Search the data below for the string "eraser" and copy all lines where it shows up.

[Start of Attachment]

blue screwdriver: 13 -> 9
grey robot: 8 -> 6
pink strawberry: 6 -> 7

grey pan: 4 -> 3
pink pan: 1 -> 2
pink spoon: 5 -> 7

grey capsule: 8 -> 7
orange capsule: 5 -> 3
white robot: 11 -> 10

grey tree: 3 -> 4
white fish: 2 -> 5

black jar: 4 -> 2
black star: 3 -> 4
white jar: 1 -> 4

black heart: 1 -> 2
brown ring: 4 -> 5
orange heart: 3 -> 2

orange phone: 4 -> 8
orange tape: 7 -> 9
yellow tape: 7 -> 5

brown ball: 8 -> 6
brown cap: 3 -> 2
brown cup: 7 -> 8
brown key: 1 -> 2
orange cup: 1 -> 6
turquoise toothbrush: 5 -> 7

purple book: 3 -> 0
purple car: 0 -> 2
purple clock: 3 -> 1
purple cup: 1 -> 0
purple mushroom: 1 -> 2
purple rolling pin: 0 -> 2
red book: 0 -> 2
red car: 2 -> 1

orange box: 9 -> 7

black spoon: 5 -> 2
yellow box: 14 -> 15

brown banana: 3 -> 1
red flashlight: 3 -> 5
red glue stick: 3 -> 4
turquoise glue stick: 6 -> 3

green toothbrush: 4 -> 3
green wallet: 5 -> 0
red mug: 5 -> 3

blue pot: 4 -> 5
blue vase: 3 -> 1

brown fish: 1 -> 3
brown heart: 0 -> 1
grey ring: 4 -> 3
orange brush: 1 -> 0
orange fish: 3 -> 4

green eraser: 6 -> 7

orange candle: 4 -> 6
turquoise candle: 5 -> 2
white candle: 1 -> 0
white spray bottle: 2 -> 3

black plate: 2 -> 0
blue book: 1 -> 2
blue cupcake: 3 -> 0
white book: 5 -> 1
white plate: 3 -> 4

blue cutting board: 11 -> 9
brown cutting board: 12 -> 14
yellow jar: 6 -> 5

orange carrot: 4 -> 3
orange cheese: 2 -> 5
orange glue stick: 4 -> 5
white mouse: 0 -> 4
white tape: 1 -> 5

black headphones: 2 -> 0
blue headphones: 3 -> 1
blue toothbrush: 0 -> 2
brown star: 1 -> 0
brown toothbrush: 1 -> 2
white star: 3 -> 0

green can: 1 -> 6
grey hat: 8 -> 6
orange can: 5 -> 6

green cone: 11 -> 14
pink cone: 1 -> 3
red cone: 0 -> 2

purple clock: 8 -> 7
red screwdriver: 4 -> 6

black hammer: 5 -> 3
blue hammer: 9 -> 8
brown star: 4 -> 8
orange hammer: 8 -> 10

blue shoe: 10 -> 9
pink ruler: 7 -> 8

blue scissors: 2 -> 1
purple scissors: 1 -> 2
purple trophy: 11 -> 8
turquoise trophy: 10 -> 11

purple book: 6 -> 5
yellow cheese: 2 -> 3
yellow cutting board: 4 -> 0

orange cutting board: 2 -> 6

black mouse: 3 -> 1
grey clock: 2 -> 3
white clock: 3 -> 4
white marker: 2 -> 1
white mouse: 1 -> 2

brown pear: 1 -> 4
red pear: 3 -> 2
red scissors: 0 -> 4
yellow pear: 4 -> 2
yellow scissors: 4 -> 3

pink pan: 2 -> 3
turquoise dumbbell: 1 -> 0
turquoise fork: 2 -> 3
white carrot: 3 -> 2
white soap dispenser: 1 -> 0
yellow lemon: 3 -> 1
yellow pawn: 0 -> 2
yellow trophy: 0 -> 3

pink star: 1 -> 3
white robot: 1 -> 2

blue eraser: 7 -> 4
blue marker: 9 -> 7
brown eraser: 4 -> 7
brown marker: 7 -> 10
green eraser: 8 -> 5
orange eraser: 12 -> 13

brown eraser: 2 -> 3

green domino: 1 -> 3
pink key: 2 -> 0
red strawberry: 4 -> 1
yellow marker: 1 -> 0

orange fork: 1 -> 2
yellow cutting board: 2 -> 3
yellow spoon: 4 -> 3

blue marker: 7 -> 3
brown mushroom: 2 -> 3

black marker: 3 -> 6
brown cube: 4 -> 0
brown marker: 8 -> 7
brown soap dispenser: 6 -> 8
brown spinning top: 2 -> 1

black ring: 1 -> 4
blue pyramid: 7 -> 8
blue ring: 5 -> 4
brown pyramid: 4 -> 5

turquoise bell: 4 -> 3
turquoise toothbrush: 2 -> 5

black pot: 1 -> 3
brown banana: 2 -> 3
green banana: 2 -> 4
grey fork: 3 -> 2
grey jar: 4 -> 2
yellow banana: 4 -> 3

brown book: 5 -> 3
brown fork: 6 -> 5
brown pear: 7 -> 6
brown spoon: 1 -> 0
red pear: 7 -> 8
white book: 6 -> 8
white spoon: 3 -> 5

[End of Attachment]

§ Solution to this exercise
green eraser: 6 -> 7
blue eraser: 7 -> 4
brown eraser: 4 -> 7
green eraser: 8 -> 5
orange eraser: 12 -> 13
brown eraser: 2 -> 3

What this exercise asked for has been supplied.